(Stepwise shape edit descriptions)
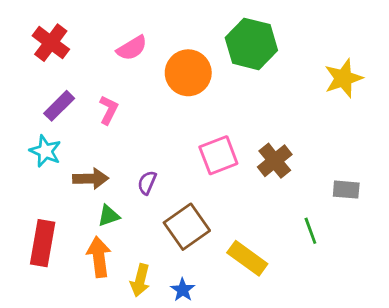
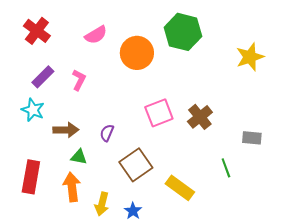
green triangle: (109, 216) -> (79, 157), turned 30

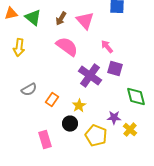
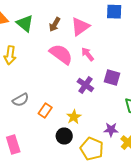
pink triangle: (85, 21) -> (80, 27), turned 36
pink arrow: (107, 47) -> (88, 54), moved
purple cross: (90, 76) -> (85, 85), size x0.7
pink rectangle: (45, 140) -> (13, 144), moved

## How to complete this task
Please copy out each line in the entries that mentions the string "pink".

## Result of the task
pink triangle: (85, 21) -> (80, 27), turned 36
pink arrow: (107, 47) -> (88, 54), moved
pink rectangle: (45, 140) -> (13, 144), moved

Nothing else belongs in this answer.